- **WHAT THE TASK ASKS**:
Copy, from the listing, every line in which the string "brown" is present.

- **RECORD EXTRACTS**:
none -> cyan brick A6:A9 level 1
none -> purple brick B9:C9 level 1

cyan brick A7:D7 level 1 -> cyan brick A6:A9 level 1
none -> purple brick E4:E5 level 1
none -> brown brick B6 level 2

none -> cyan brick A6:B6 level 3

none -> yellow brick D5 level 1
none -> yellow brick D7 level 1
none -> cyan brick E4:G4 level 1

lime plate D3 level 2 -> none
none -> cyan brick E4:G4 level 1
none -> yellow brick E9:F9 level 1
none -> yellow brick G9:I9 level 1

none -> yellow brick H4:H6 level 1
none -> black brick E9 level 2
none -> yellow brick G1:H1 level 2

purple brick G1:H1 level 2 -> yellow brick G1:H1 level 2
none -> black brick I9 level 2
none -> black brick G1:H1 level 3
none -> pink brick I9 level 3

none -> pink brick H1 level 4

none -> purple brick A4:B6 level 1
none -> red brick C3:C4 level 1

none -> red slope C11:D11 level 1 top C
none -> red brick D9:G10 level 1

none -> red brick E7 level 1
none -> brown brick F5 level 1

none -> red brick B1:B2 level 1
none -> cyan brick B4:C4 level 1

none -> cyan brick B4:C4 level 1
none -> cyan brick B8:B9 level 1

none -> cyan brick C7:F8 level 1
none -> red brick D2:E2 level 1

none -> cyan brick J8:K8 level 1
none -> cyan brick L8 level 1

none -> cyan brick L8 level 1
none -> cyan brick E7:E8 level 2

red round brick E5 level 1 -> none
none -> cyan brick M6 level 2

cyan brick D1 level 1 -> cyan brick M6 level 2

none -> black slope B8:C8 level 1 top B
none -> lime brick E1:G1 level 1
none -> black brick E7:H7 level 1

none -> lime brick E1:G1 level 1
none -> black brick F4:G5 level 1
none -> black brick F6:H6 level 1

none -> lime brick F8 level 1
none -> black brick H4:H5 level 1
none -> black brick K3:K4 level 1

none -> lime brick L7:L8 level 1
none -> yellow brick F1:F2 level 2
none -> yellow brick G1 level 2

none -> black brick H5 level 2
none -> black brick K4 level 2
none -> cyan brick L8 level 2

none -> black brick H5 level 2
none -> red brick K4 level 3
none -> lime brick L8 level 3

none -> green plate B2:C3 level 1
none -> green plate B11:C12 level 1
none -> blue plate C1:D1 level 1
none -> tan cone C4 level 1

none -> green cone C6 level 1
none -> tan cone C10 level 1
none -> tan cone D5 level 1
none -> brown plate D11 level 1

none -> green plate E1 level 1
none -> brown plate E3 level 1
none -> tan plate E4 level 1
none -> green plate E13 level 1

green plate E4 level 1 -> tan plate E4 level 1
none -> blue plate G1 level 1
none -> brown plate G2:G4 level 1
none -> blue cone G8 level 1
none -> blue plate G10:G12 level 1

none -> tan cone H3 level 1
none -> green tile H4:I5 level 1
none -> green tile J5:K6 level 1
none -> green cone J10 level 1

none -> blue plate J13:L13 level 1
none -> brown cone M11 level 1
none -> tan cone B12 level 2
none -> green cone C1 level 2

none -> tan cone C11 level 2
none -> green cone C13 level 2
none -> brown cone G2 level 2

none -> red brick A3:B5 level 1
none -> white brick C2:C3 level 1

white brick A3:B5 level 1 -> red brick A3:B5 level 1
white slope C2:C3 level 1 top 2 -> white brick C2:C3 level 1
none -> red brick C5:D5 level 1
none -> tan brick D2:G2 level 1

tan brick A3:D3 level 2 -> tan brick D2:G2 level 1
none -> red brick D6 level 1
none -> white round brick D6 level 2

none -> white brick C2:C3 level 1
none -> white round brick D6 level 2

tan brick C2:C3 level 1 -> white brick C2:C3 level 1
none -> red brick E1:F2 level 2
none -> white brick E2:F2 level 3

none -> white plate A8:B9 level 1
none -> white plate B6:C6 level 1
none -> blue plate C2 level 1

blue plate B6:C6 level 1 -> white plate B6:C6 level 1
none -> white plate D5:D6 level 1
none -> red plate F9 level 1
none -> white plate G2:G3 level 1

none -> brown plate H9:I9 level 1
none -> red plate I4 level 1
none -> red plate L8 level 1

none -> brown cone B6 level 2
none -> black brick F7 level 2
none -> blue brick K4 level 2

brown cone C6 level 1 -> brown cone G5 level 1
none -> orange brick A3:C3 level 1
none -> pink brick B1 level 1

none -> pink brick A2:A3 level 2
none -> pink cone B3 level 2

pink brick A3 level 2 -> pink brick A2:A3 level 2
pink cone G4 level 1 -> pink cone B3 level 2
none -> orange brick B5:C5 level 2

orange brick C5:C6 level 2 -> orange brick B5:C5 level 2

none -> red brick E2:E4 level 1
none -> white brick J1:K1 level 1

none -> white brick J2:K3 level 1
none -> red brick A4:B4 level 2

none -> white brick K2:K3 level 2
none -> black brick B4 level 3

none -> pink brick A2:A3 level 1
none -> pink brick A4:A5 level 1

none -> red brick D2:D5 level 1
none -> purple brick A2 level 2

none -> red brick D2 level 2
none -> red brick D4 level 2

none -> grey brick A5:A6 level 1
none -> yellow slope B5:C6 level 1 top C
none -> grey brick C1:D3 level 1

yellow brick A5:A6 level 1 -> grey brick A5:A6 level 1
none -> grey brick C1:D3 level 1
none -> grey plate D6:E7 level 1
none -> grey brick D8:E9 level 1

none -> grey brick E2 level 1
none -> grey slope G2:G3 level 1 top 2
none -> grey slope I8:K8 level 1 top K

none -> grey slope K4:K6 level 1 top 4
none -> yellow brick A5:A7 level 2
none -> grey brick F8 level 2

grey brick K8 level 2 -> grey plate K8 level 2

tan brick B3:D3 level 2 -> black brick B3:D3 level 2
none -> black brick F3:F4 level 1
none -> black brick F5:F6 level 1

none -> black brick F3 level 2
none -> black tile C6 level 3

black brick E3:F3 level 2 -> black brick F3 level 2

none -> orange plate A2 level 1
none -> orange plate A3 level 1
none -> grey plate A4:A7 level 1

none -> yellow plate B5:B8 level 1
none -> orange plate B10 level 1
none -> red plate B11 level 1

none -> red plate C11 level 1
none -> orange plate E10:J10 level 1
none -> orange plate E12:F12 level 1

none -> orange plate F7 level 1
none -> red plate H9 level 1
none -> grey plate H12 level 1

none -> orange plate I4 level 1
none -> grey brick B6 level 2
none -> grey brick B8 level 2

- **WRITTEN SOLUTION**:
none -> brown brick B6 level 2
none -> brown brick F5 level 1
none -> brown plate D11 level 1
none -> brown plate E3 level 1
none -> brown plate G2:G4 level 1
none -> brown cone M11 level 1
none -> brown cone G2 level 2
none -> brown plate H9:I9 level 1
none -> brown cone B6 level 2
brown cone C6 level 1 -> brown cone G5 level 1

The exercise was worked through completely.